# EXERCISE DETAILS
Which lines in the material below contain the word "centre"? Copy each of them.
───── RECORDS FOR THE EXERCISE ─────
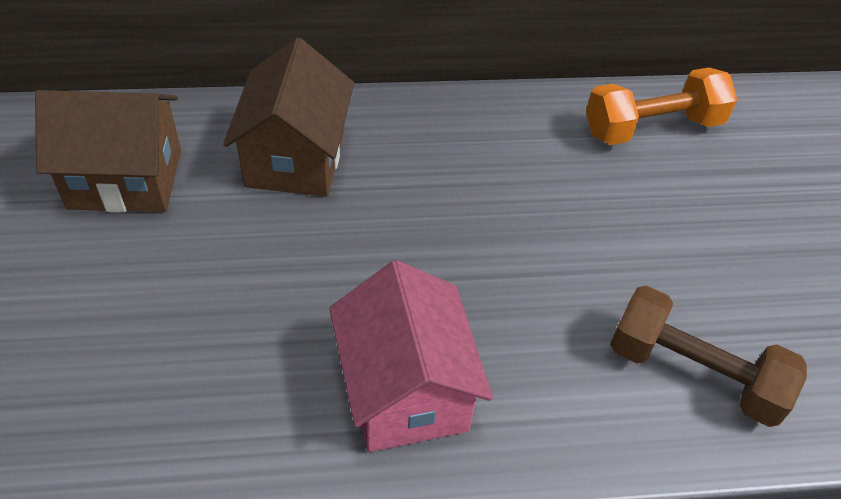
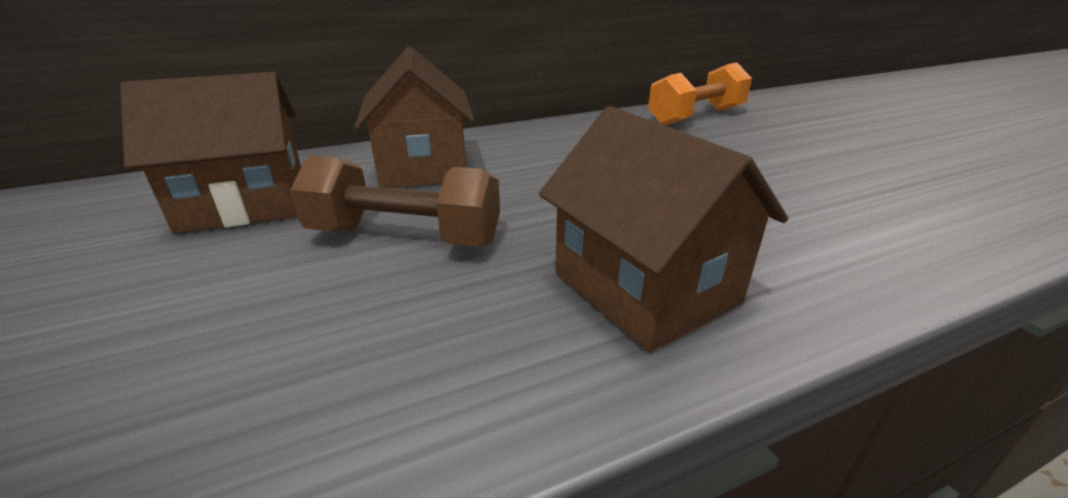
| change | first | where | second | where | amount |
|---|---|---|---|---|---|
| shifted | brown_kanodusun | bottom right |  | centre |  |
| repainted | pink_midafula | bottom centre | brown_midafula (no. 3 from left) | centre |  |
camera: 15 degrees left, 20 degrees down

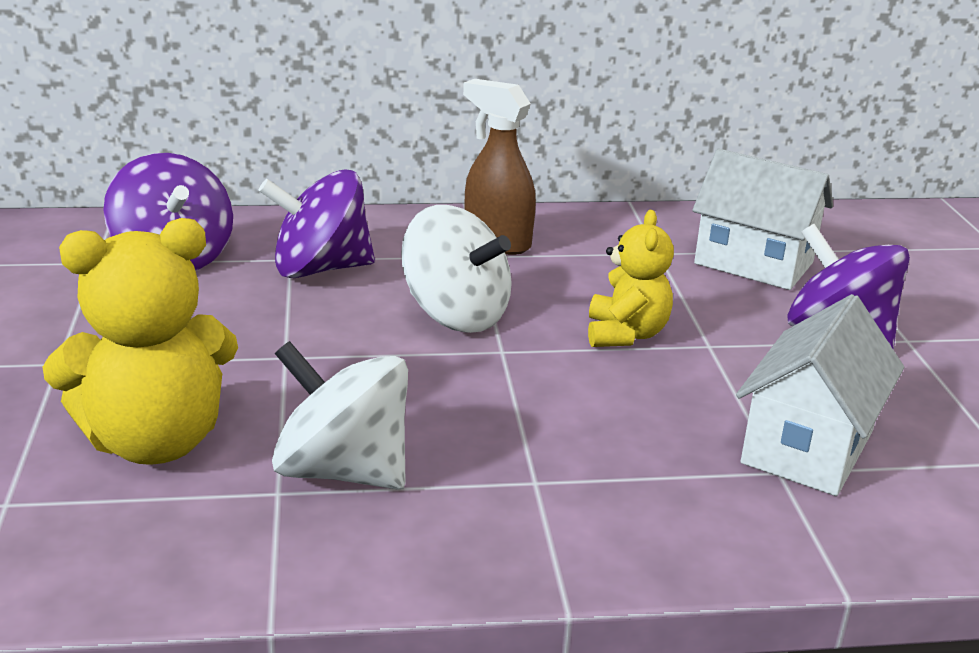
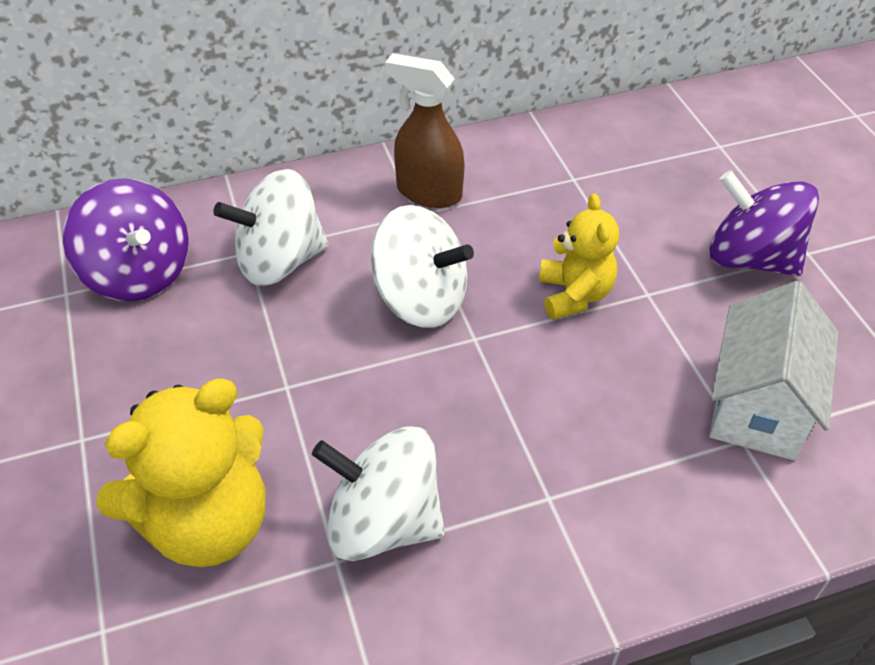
| change | first | where | second | where | amount |
|---|---|---|---|---|---|
| repainted | purple_raleduvek (no. 2 from left) | middle left | white_raleduvek (no. 1 from left) | middle left |  |
| gone | white_midafula (no. 1 from left) | middle right |  |  |  |
camera: 10 degrees left, 20 degrees up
─────
# ANSWER SECTION
| shifted | brown_kanodusun | bottom right |  | centre |  |
| repainted | pink_midafula | bottom centre | brown_midafula (no. 3 from left) | centre |  |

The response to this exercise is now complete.